Challenge
Count the lines in the entries below that contain the word "arrow", matching case exactly. Reply with the number only.

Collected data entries
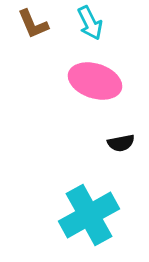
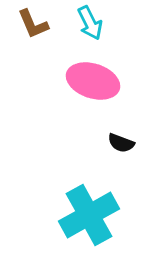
pink ellipse: moved 2 px left
black semicircle: rotated 32 degrees clockwise
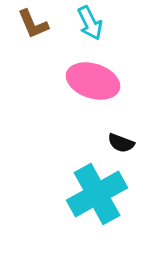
cyan cross: moved 8 px right, 21 px up
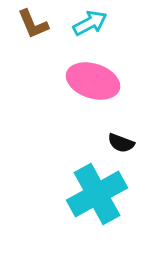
cyan arrow: rotated 92 degrees counterclockwise
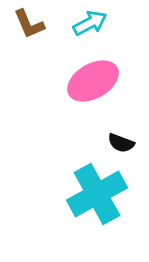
brown L-shape: moved 4 px left
pink ellipse: rotated 48 degrees counterclockwise
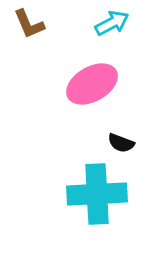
cyan arrow: moved 22 px right
pink ellipse: moved 1 px left, 3 px down
cyan cross: rotated 26 degrees clockwise
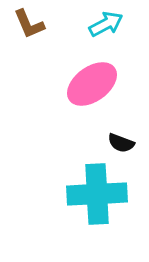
cyan arrow: moved 6 px left, 1 px down
pink ellipse: rotated 6 degrees counterclockwise
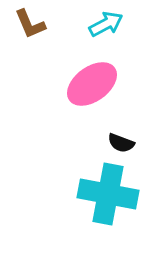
brown L-shape: moved 1 px right
cyan cross: moved 11 px right; rotated 14 degrees clockwise
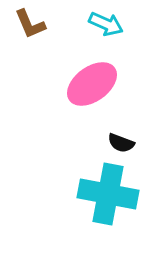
cyan arrow: rotated 52 degrees clockwise
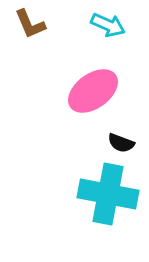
cyan arrow: moved 2 px right, 1 px down
pink ellipse: moved 1 px right, 7 px down
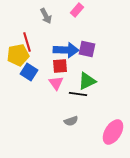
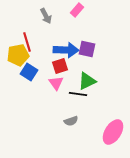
red square: rotated 14 degrees counterclockwise
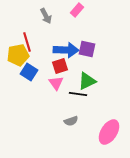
pink ellipse: moved 4 px left
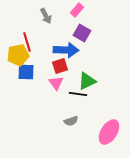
purple square: moved 5 px left, 16 px up; rotated 18 degrees clockwise
blue square: moved 3 px left; rotated 30 degrees counterclockwise
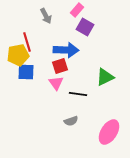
purple square: moved 3 px right, 6 px up
green triangle: moved 18 px right, 4 px up
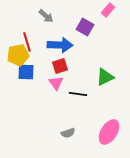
pink rectangle: moved 31 px right
gray arrow: rotated 21 degrees counterclockwise
blue arrow: moved 6 px left, 5 px up
gray semicircle: moved 3 px left, 12 px down
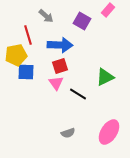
purple square: moved 3 px left, 6 px up
red line: moved 1 px right, 7 px up
yellow pentagon: moved 2 px left
black line: rotated 24 degrees clockwise
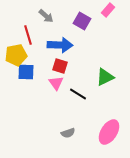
red square: rotated 35 degrees clockwise
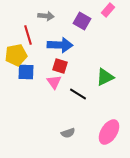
gray arrow: rotated 35 degrees counterclockwise
pink triangle: moved 2 px left, 1 px up
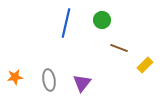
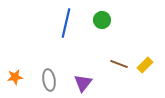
brown line: moved 16 px down
purple triangle: moved 1 px right
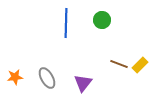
blue line: rotated 12 degrees counterclockwise
yellow rectangle: moved 5 px left
gray ellipse: moved 2 px left, 2 px up; rotated 20 degrees counterclockwise
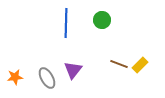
purple triangle: moved 10 px left, 13 px up
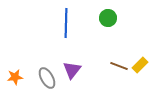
green circle: moved 6 px right, 2 px up
brown line: moved 2 px down
purple triangle: moved 1 px left
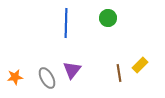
brown line: moved 7 px down; rotated 60 degrees clockwise
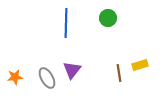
yellow rectangle: rotated 28 degrees clockwise
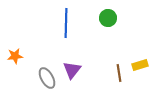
orange star: moved 21 px up
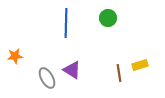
purple triangle: rotated 36 degrees counterclockwise
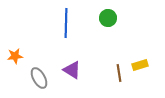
gray ellipse: moved 8 px left
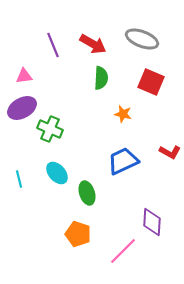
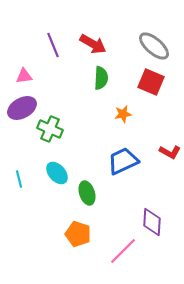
gray ellipse: moved 12 px right, 7 px down; rotated 20 degrees clockwise
orange star: rotated 24 degrees counterclockwise
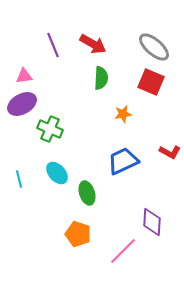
gray ellipse: moved 1 px down
purple ellipse: moved 4 px up
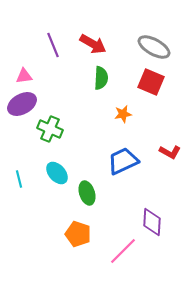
gray ellipse: rotated 12 degrees counterclockwise
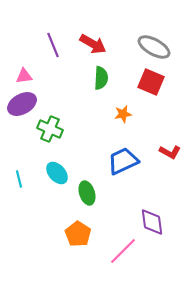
purple diamond: rotated 12 degrees counterclockwise
orange pentagon: rotated 15 degrees clockwise
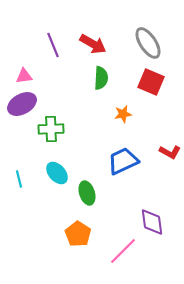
gray ellipse: moved 6 px left, 4 px up; rotated 28 degrees clockwise
green cross: moved 1 px right; rotated 25 degrees counterclockwise
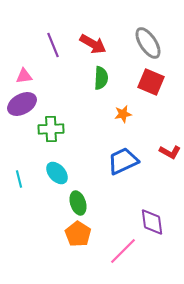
green ellipse: moved 9 px left, 10 px down
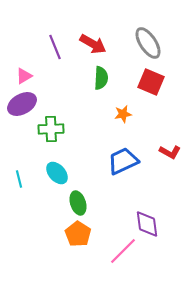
purple line: moved 2 px right, 2 px down
pink triangle: rotated 24 degrees counterclockwise
purple diamond: moved 5 px left, 2 px down
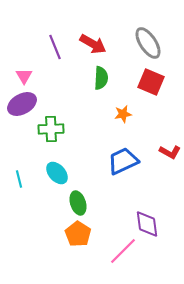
pink triangle: rotated 30 degrees counterclockwise
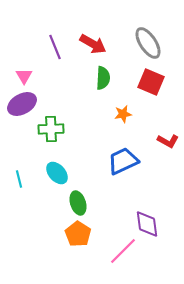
green semicircle: moved 2 px right
red L-shape: moved 2 px left, 11 px up
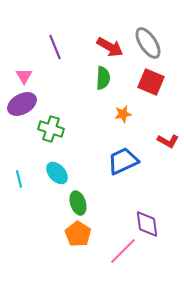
red arrow: moved 17 px right, 3 px down
green cross: rotated 20 degrees clockwise
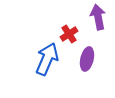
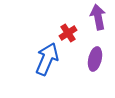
red cross: moved 1 px left, 1 px up
purple ellipse: moved 8 px right
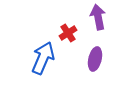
blue arrow: moved 4 px left, 1 px up
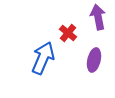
red cross: rotated 18 degrees counterclockwise
purple ellipse: moved 1 px left, 1 px down
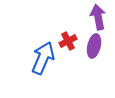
red cross: moved 8 px down; rotated 24 degrees clockwise
purple ellipse: moved 14 px up
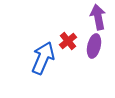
red cross: rotated 12 degrees counterclockwise
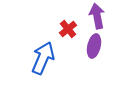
purple arrow: moved 1 px left, 1 px up
red cross: moved 12 px up
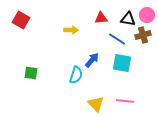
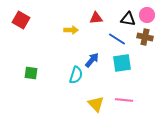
red triangle: moved 5 px left
brown cross: moved 2 px right, 2 px down; rotated 28 degrees clockwise
cyan square: rotated 18 degrees counterclockwise
pink line: moved 1 px left, 1 px up
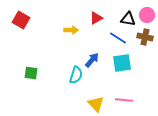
red triangle: rotated 24 degrees counterclockwise
blue line: moved 1 px right, 1 px up
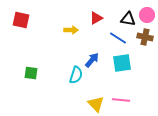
red square: rotated 18 degrees counterclockwise
pink line: moved 3 px left
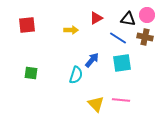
red square: moved 6 px right, 5 px down; rotated 18 degrees counterclockwise
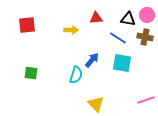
red triangle: rotated 24 degrees clockwise
cyan square: rotated 18 degrees clockwise
pink line: moved 25 px right; rotated 24 degrees counterclockwise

The output
11